(ENTRIES PROVIDED)
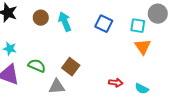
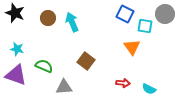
blue square: (104, 24) -> (125, 14), moved
orange triangle: (143, 47) -> (132, 47), moved
brown square: (71, 67) -> (86, 61), moved

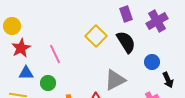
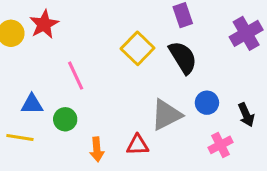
purple cross: (157, 21) -> (246, 33), moved
red star: (21, 48) -> (44, 24), moved
blue circle: (152, 62) -> (207, 103), moved

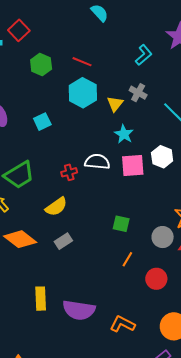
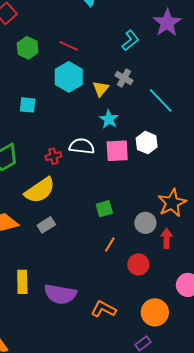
cyan square: (42, 122) -> (28, 105), turned 30
yellow semicircle: (56, 207) -> (40, 190), size x1.4
green square: (121, 224) -> (104, 209), turned -30

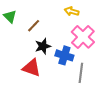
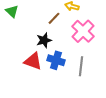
brown line: (34, 26) -> (54, 18), moved
blue cross: (64, 55) -> (56, 60), moved

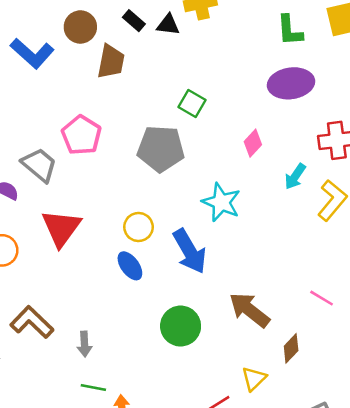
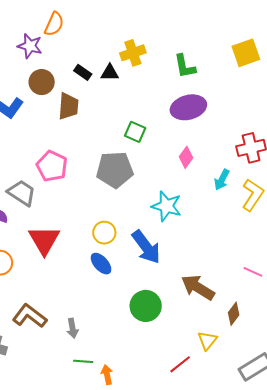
green L-shape: (290, 30) -> (185, 66), moved
purple ellipse: (291, 83) -> (188, 107), moved

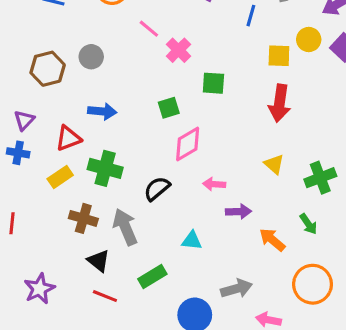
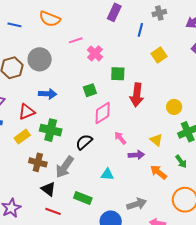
pink line: (149, 29) -> (76, 40), turned -56
yellow circle: (309, 40) -> (174, 107), moved
yellow square: (279, 56) -> (159, 55), turned -35
gray circle: (91, 57) -> (40, 59), size x1.5
red arrow: (279, 103) -> (137, 95), moved
yellow triangle: (274, 164) -> (156, 140), moved
pink arrow: (214, 184) -> (120, 138), turned 48
gray arrow: (125, 227) -> (65, 167), turned -120
green rectangle: (152, 277) -> (83, 198), turned 54

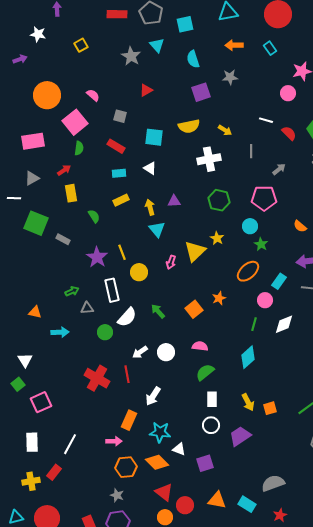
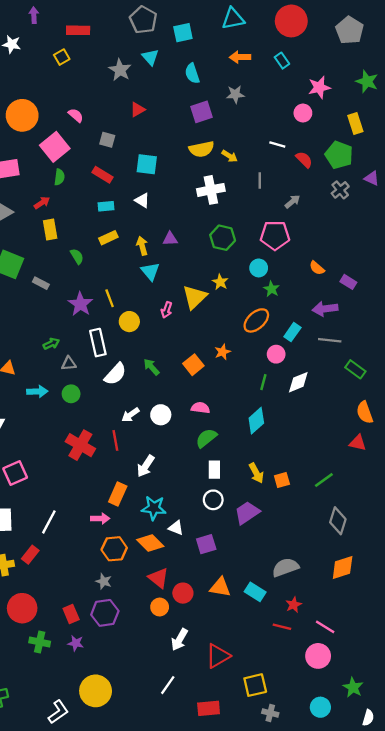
red rectangle: (117, 14) -> (78, 30), moved
yellow semicircle: (189, 126) -> (202, 149), moved
green circle: (105, 332) -> (71, 394), moved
(End ENTRIES PROVIDED)
### TASK DIRECTIONS
Tally the lines in the entries above that hold the string "blue" and state the tally alone.

### RESPONSE TO THE EXERCISE
3